* [Prompt] Leave the images out and repeat the data exactly as given.

<<<<

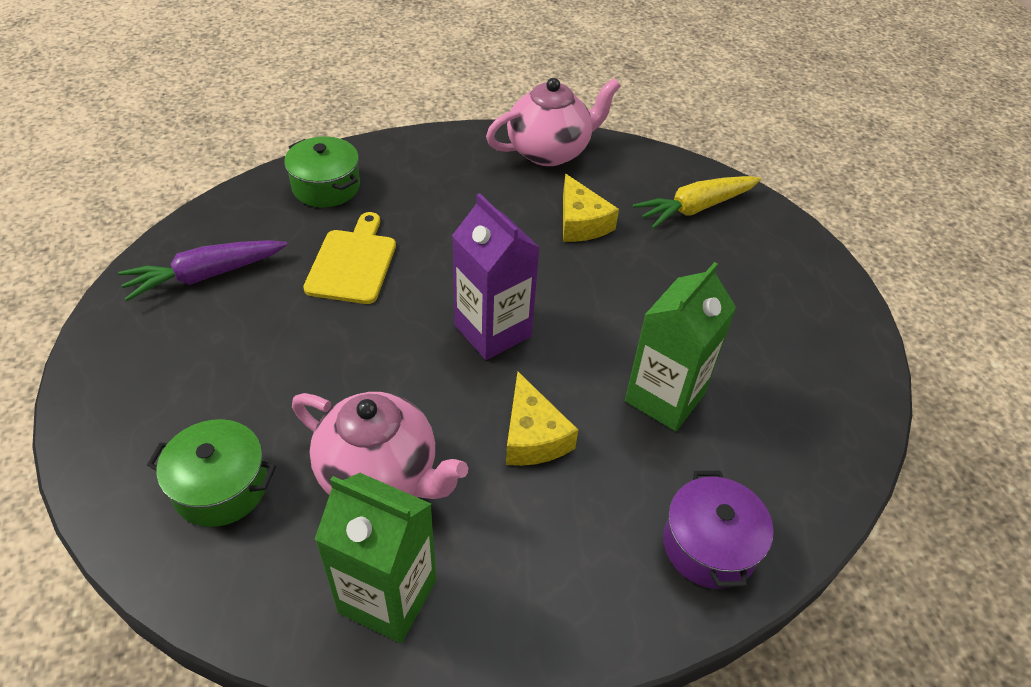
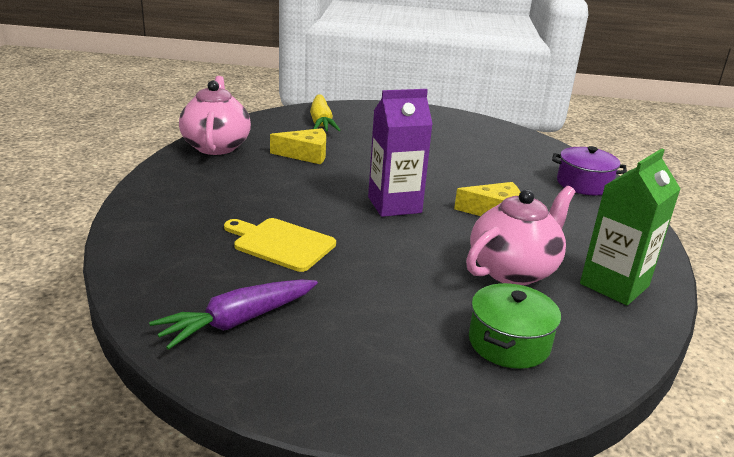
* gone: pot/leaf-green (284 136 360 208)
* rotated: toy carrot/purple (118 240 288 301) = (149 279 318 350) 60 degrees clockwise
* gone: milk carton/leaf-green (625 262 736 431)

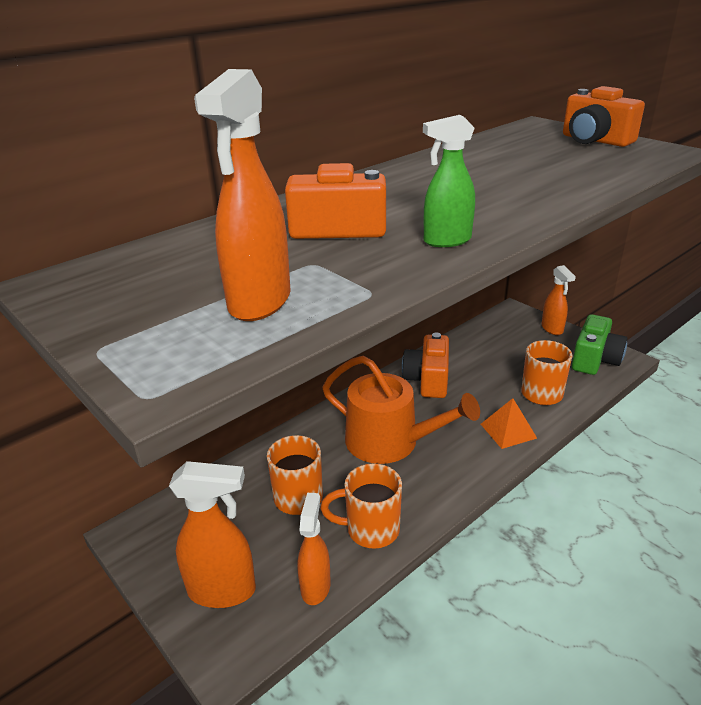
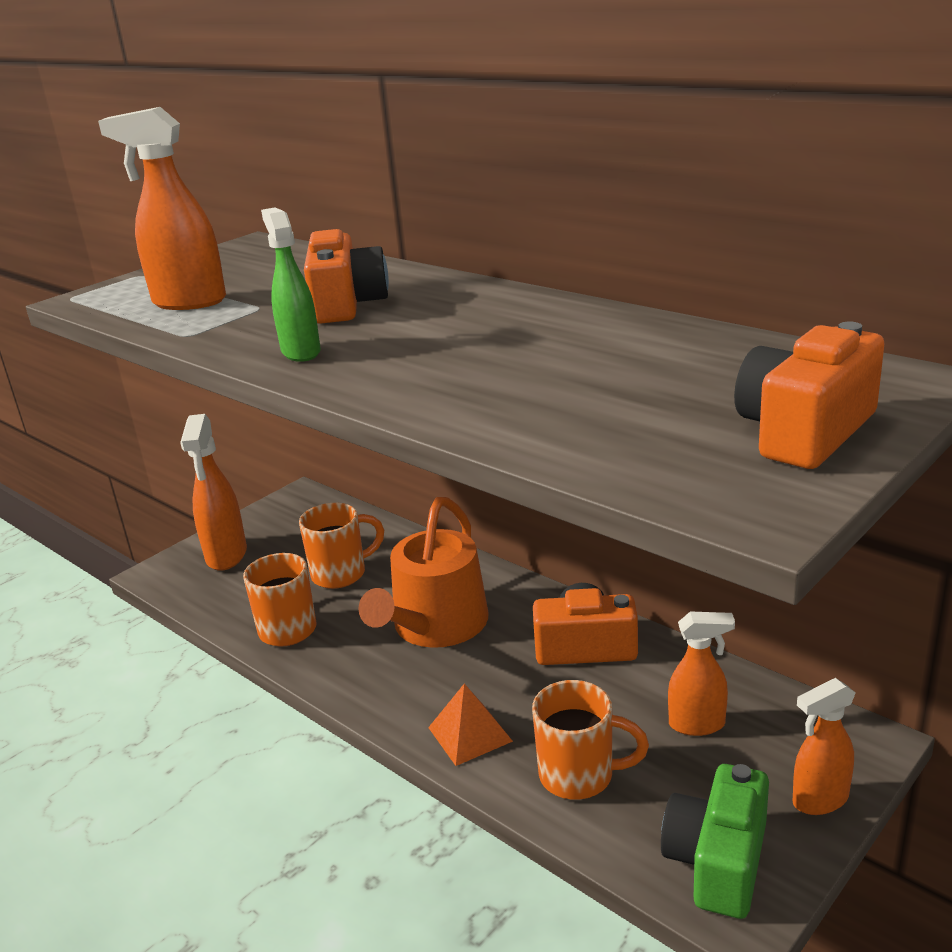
* rotated: camera/leaf-green (572 314 628 375) = (661 764 769 919) 90 degrees clockwise
* shifted: spray bottle/orange-coloured (297 493 331 605) to (668 612 735 736)

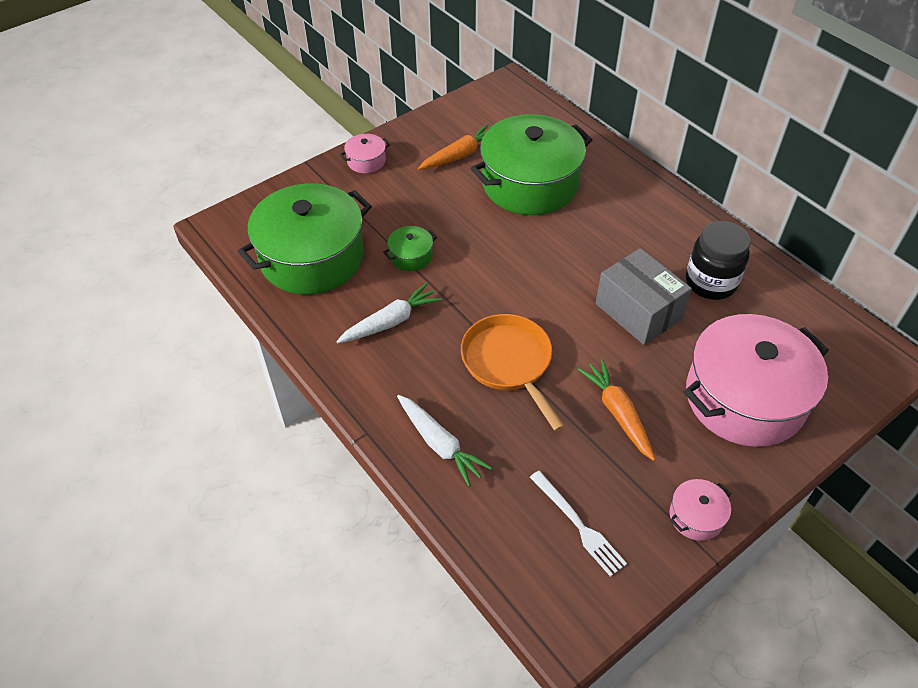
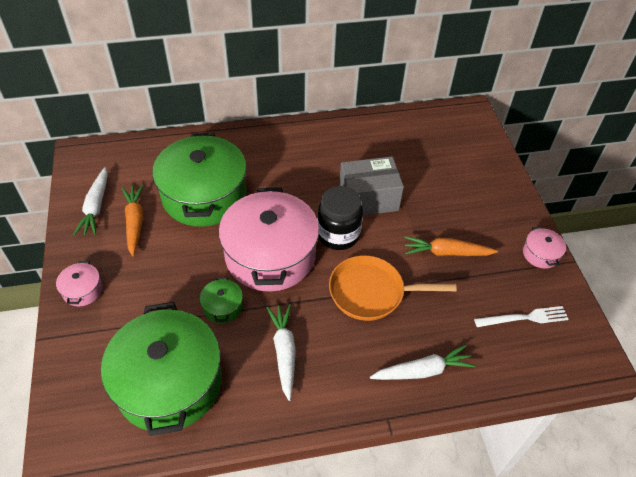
* shifted: jam jar/jet-black (686 221 751 300) to (317 186 363 250)
* shifted: pot/rosy (684 314 829 447) to (219 188 319 292)
* new: toy carrot/white (74 167 108 235)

>>>>

* [Answer for the task]
* gone: pot/leaf-green (284 136 360 208)
* rotated: toy carrot/purple (118 240 288 301) = (149 279 318 350) 60 degrees clockwise
* gone: milk carton/leaf-green (625 262 736 431)

* rotated: camera/leaf-green (572 314 628 375) = (661 764 769 919) 90 degrees clockwise
* shifted: spray bottle/orange-coloured (297 493 331 605) to (668 612 735 736)

* shifted: jam jar/jet-black (686 221 751 300) to (317 186 363 250)
* shifted: pot/rosy (684 314 829 447) to (219 188 319 292)
* new: toy carrot/white (74 167 108 235)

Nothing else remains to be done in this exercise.